* [What the task requires]:
Reproduce the items below word for word, from the line containing "Output the [x, y]" down to the line containing "Niamh [151, 1078]", including both of those lines. Leave the pictures out of your answer.

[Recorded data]
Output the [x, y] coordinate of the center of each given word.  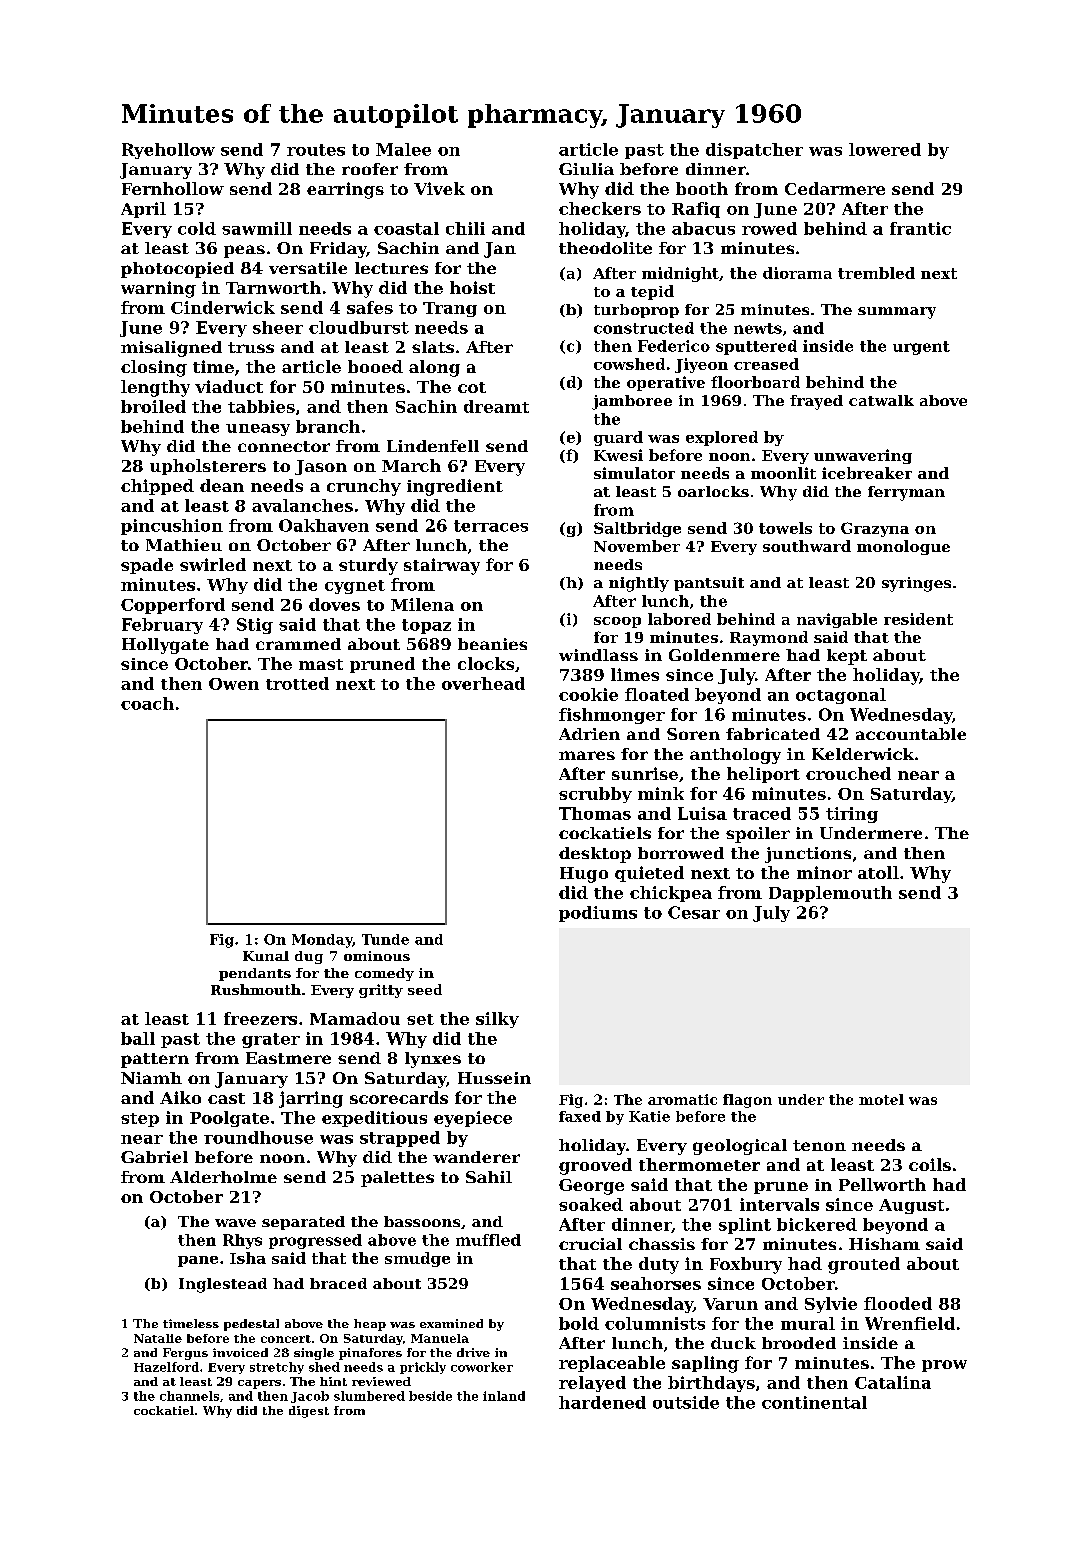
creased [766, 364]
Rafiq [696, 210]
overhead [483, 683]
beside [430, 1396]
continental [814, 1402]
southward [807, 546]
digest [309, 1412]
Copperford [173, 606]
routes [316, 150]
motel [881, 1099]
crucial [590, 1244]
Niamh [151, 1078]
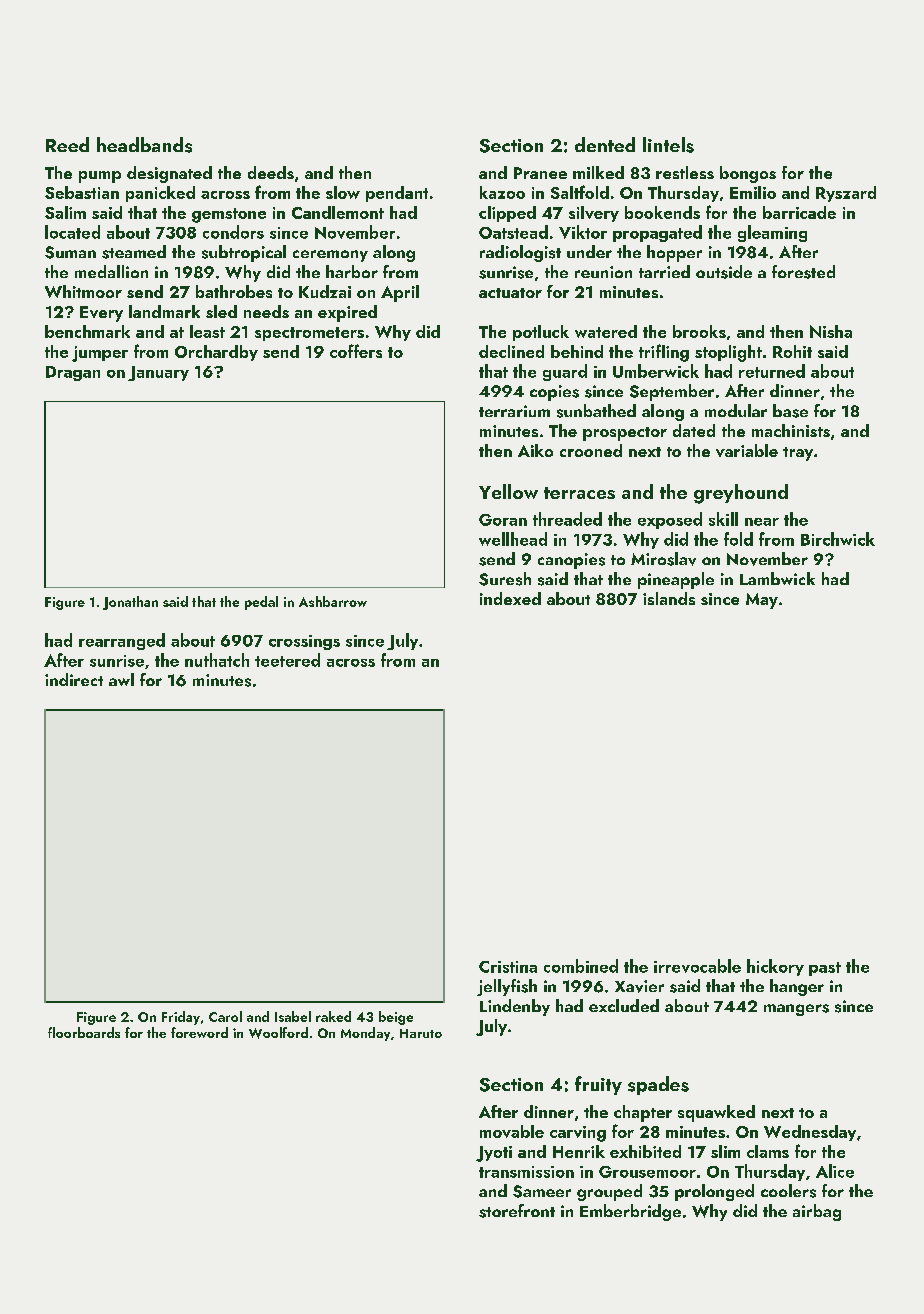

==

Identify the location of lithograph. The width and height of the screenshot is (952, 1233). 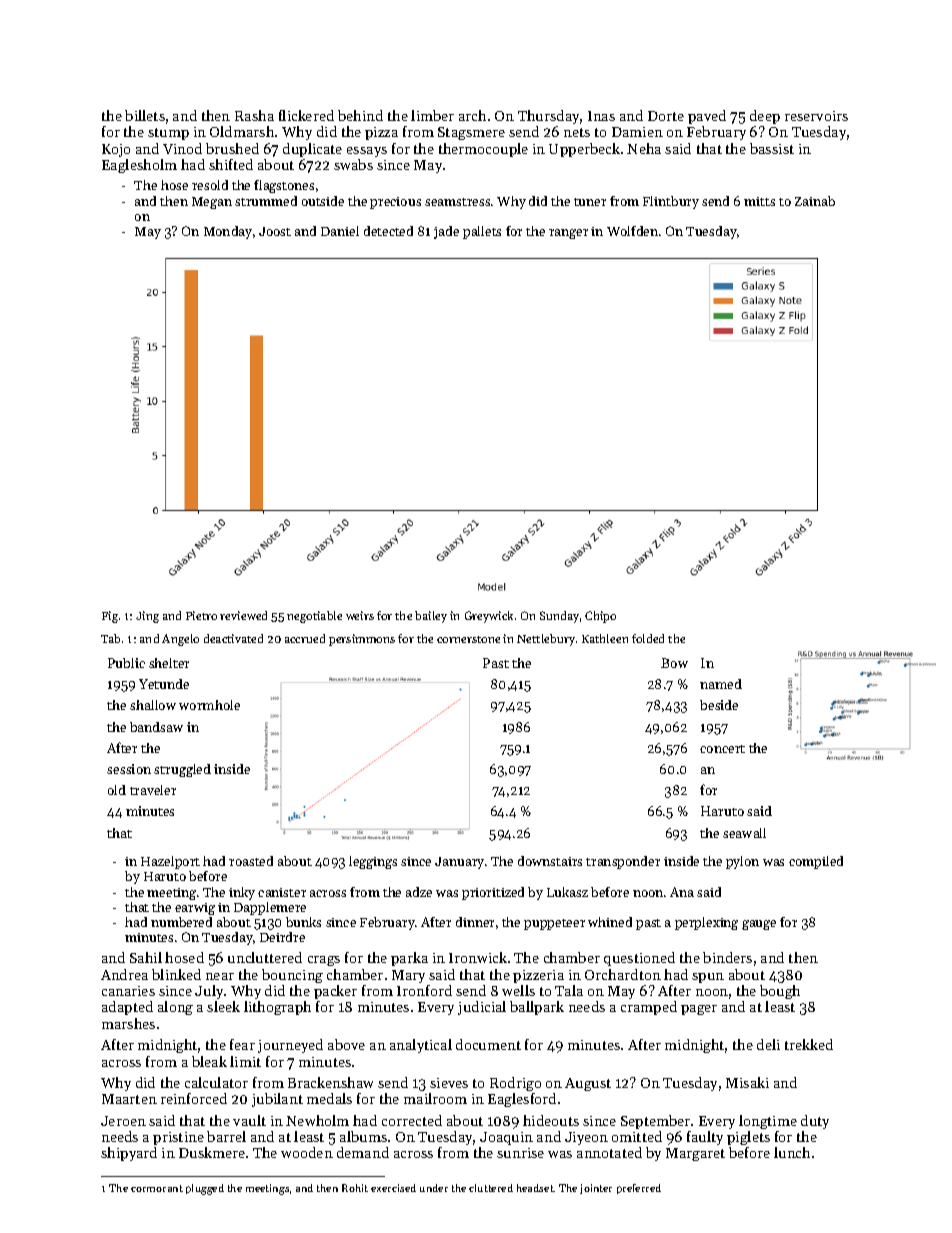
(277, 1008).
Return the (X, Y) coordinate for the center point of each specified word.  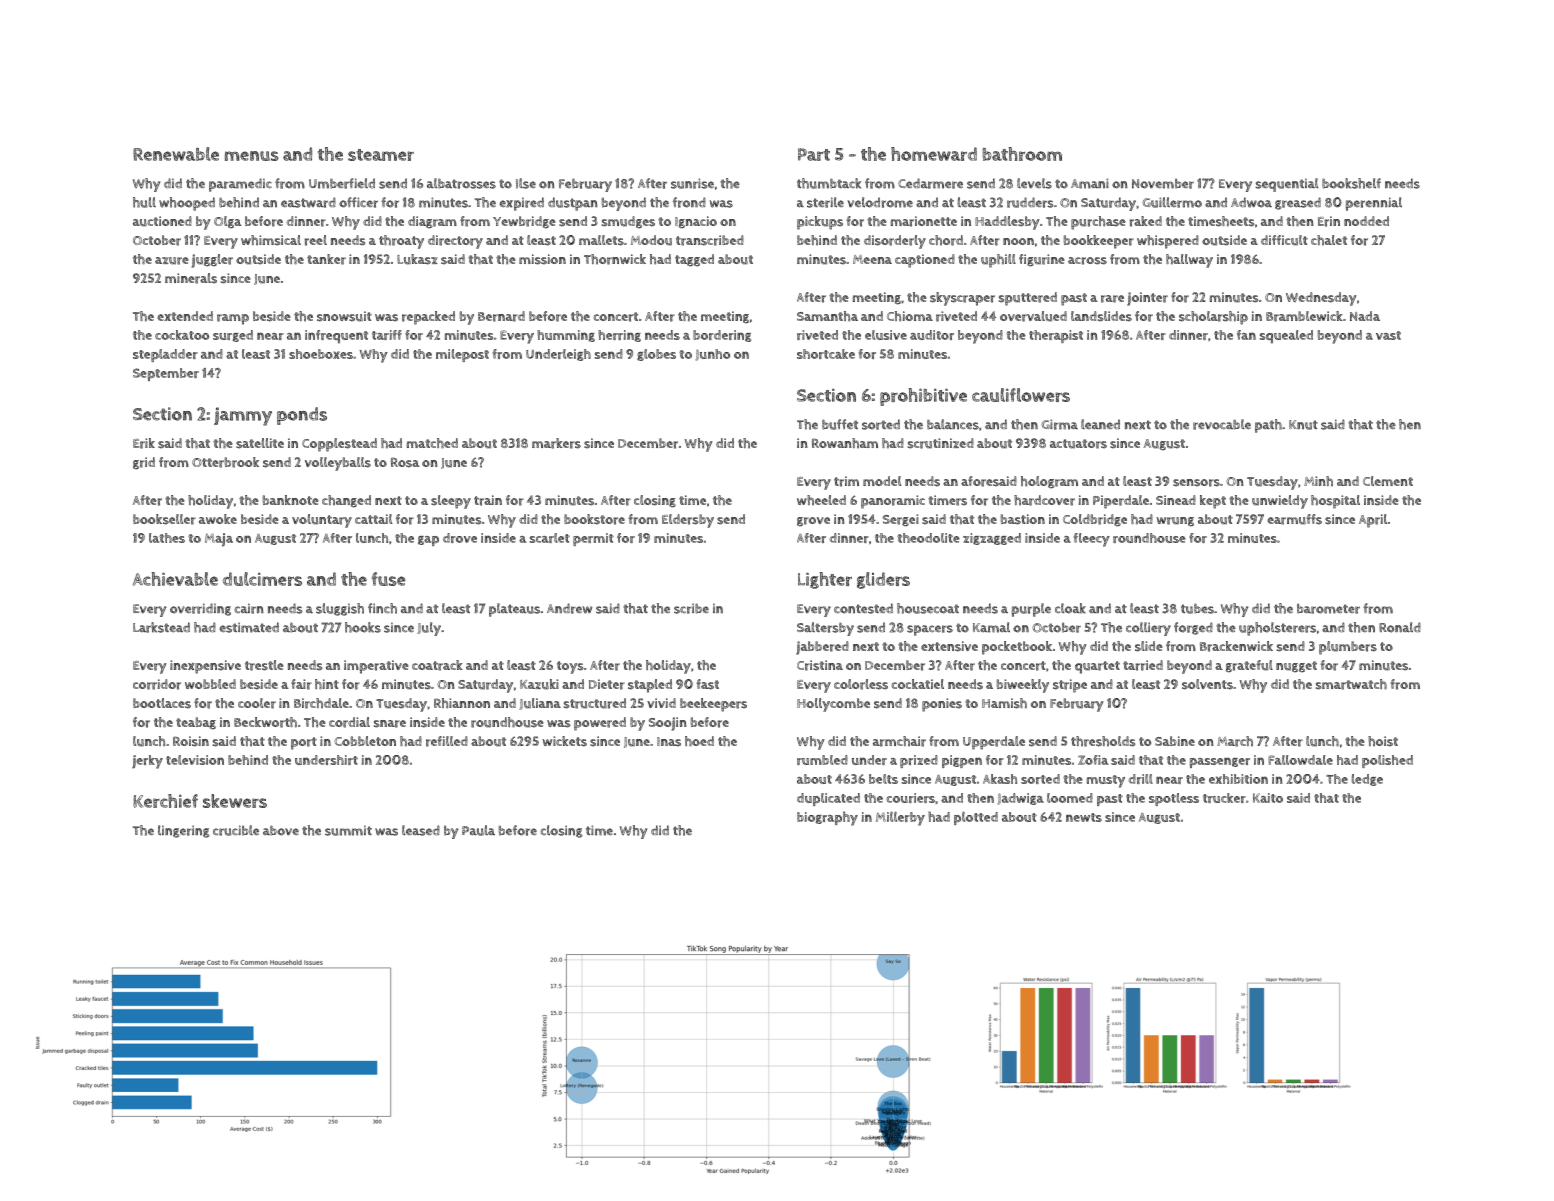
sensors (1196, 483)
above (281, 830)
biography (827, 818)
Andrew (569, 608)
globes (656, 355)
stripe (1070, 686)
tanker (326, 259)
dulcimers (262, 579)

* [Answer to the task]:
Output the [x, y] coordinate of the center of each given word.  
creased [766, 364]
Rafiq [696, 210]
overhead [483, 683]
beside [430, 1396]
continental [814, 1402]
southward [807, 546]
digest [309, 1412]
Copperford [173, 606]
routes [316, 150]
motel [881, 1099]
crucial [590, 1244]
Niamh [151, 1078]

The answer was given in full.